◆ The input ◆
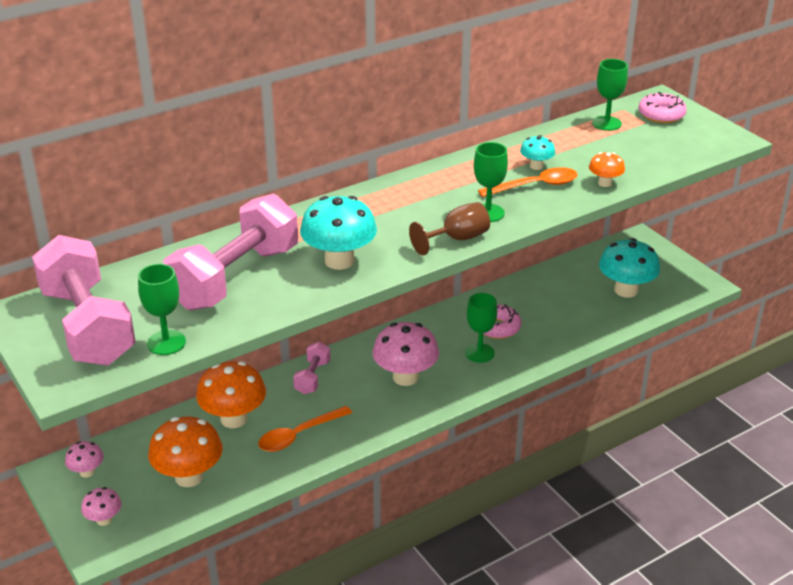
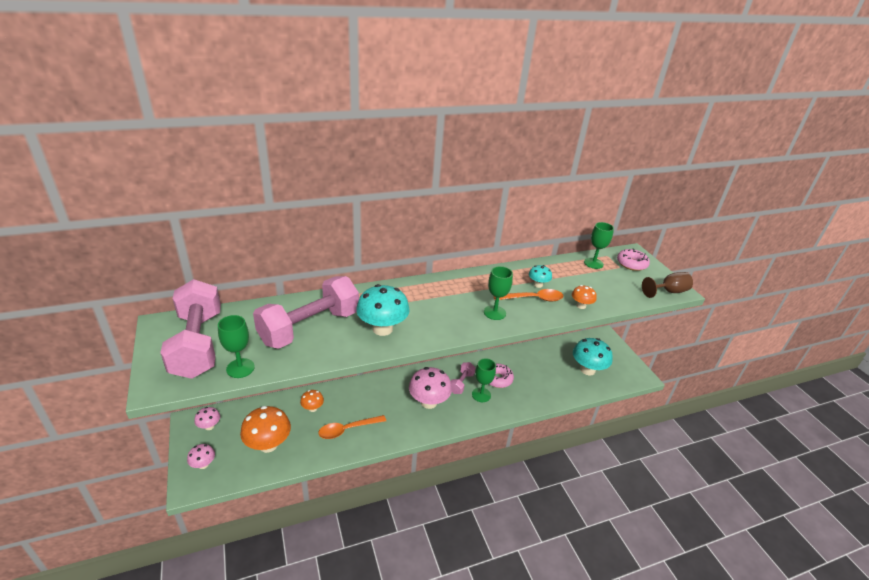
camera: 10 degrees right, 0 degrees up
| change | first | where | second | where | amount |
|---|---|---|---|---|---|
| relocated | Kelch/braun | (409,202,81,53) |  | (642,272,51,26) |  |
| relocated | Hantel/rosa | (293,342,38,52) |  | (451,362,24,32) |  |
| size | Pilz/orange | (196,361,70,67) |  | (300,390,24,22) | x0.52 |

◆ Problem to work on ◆
Every entry above should be written out again verbatim, with no pictures included.

◆ Exercise answer ◆
camera: 10 degrees right, 0 degrees up
| change | first | where | second | where | amount |
|---|---|---|---|---|---|
| relocated | Kelch/braun | (409,202,81,53) |  | (642,272,51,26) |  |
| relocated | Hantel/rosa | (293,342,38,52) |  | (451,362,24,32) |  |
| size | Pilz/orange | (196,361,70,67) |  | (300,390,24,22) | x0.52 |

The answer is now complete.